Task requirements: When you find the word "degrees" in a line of the entries, please copy the whole line.
Given information section start
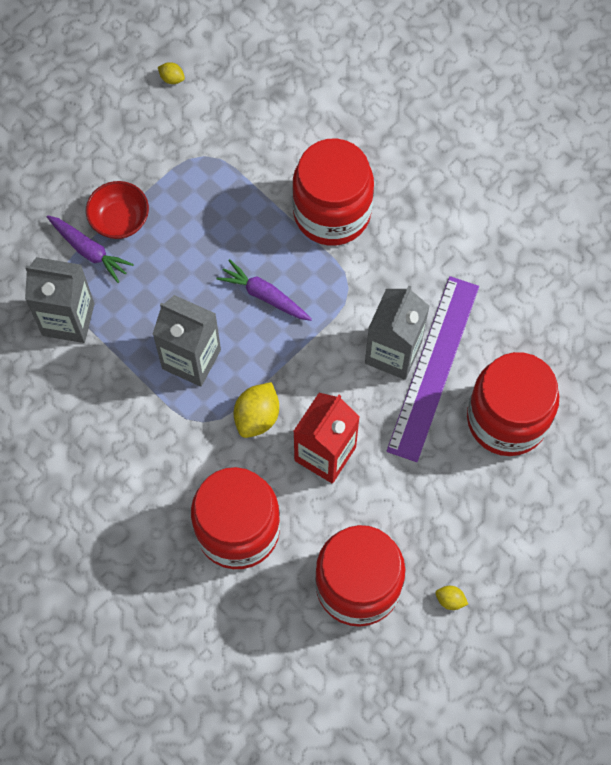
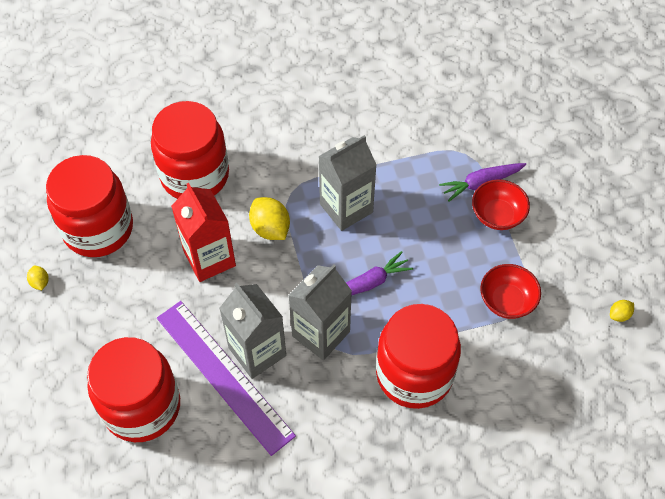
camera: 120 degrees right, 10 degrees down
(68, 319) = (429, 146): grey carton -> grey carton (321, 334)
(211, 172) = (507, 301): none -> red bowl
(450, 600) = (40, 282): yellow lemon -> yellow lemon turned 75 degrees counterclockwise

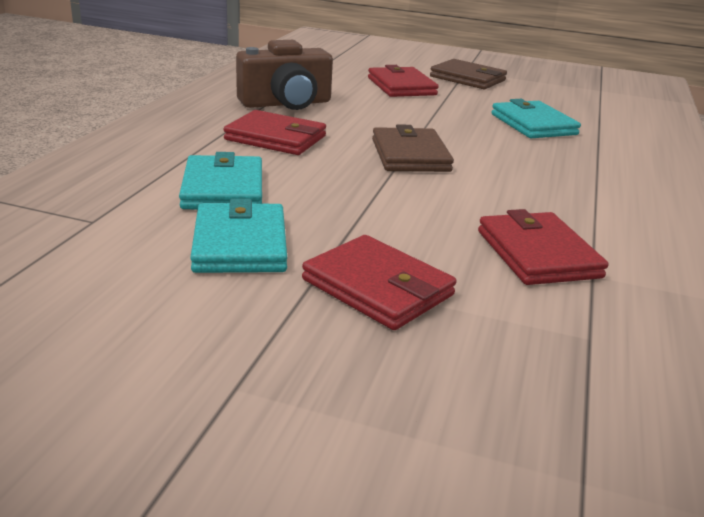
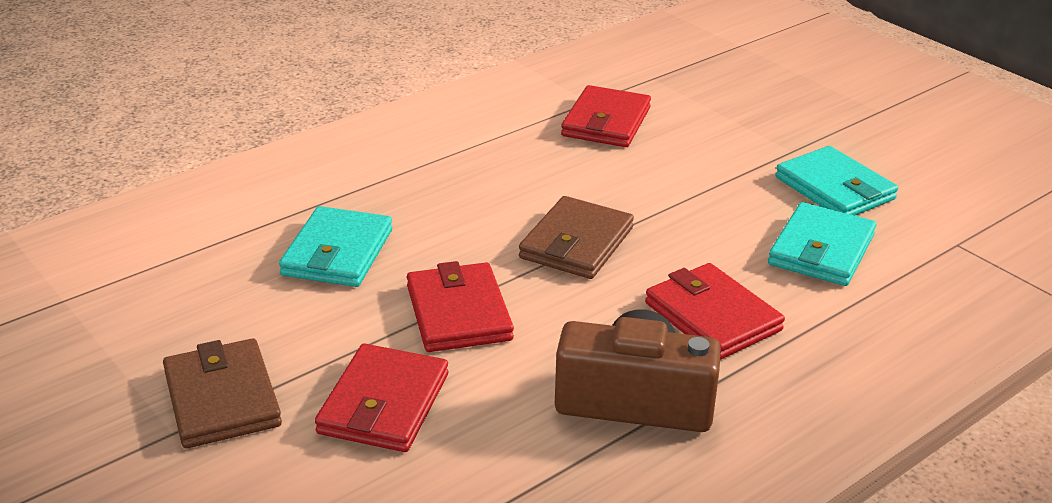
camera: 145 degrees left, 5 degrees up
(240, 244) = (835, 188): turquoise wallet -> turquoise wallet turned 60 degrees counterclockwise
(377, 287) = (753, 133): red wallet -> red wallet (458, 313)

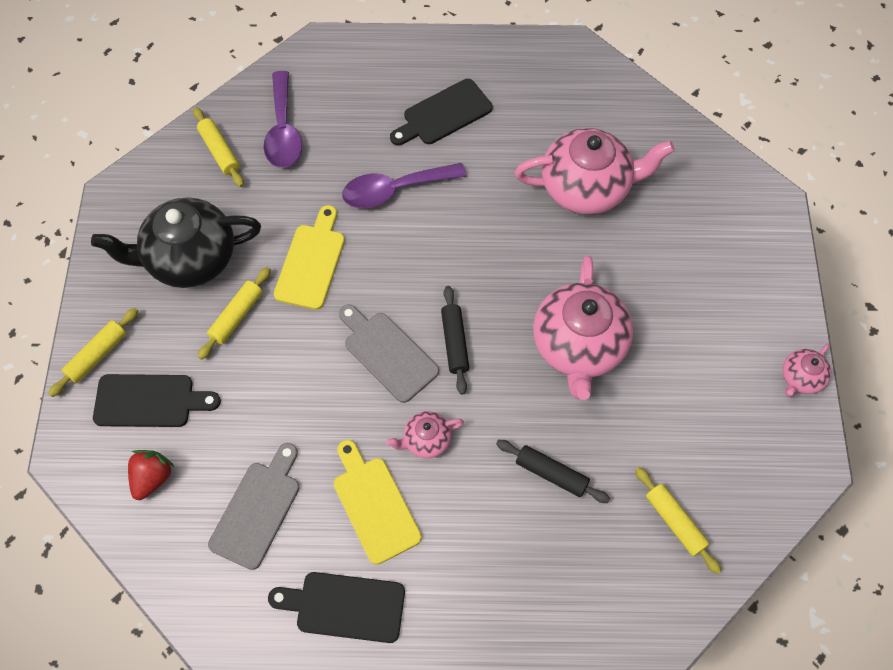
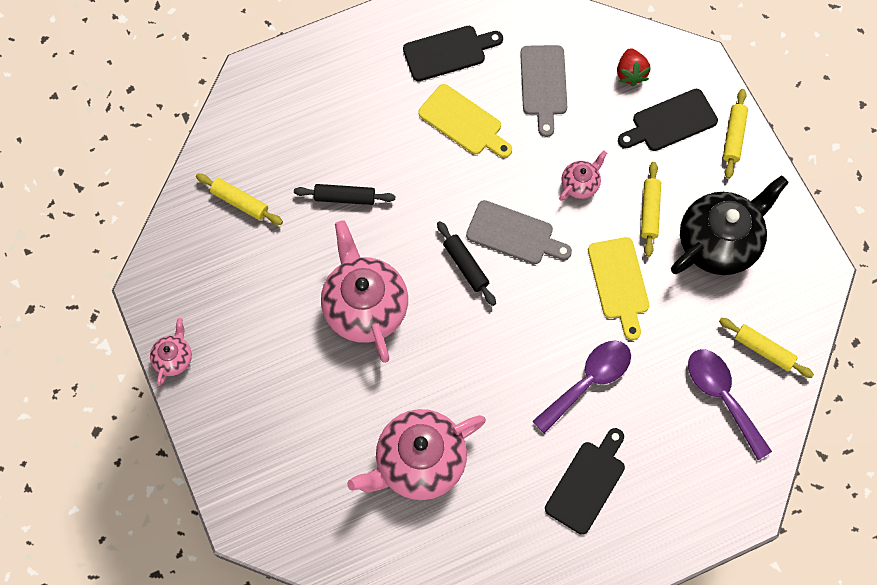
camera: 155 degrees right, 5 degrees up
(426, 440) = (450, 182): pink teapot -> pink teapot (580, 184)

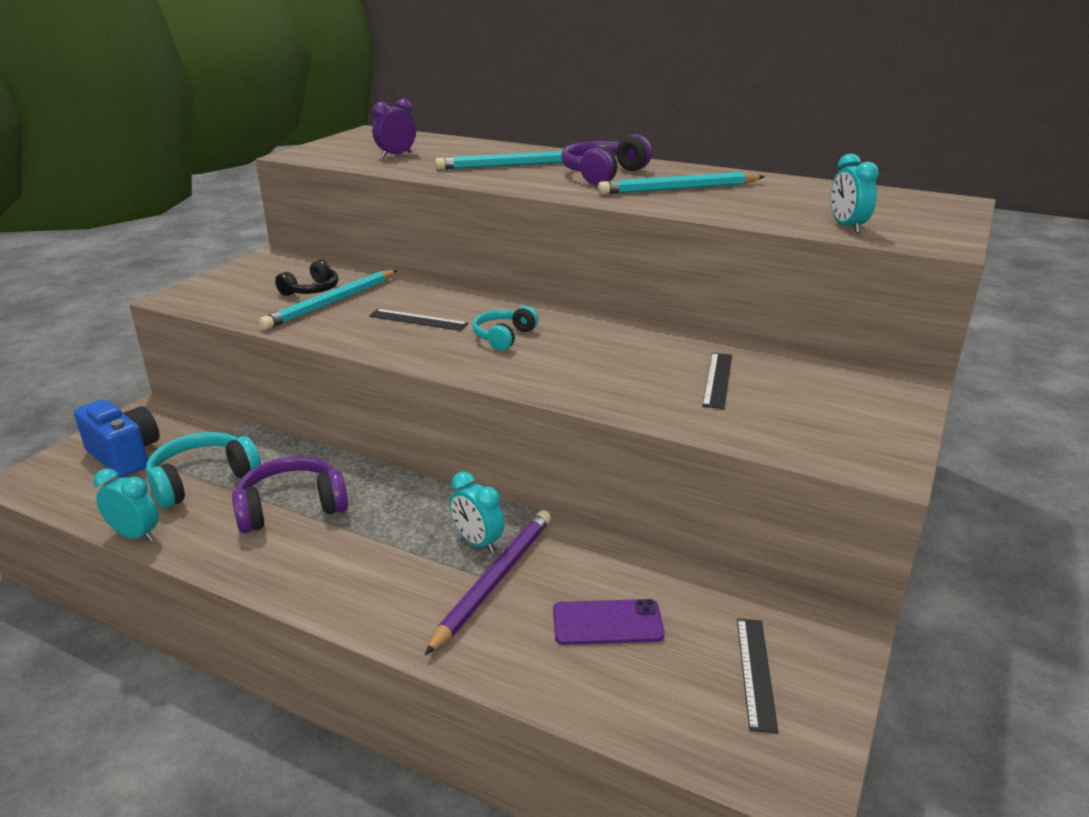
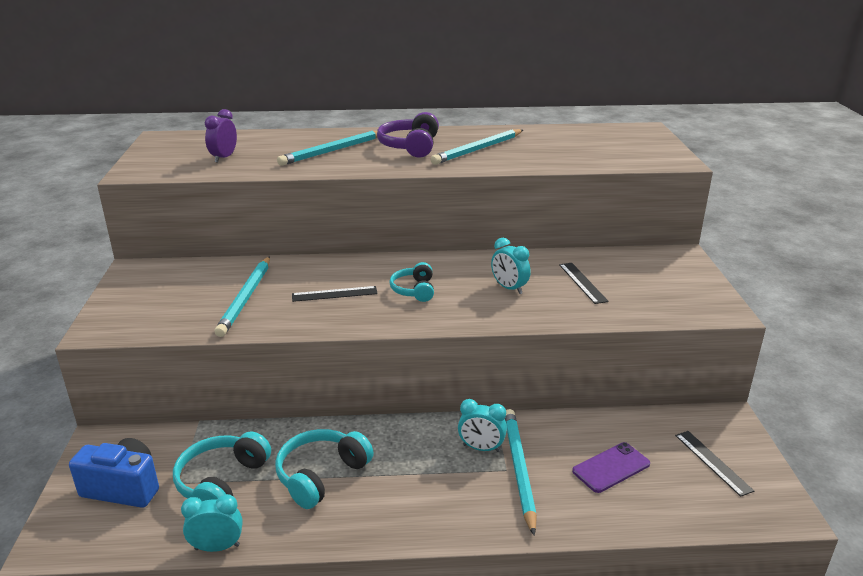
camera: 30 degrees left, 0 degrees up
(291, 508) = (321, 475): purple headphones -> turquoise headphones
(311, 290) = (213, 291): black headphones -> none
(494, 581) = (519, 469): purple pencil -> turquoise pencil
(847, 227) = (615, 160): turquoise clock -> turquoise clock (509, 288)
Given information section end
Result of this task:
camera: 120 degrees right, 10 degrees down
(450, 600) = (40, 282): yellow lemon -> yellow lemon turned 75 degrees counterclockwise
camera: 145 degrees left, 5 degrees up
(240, 244) = (835, 188): turquoise wallet -> turquoise wallet turned 60 degrees counterclockwise
camera: 155 degrees right, 5 degrees up
camera: 30 degrees left, 0 degrees up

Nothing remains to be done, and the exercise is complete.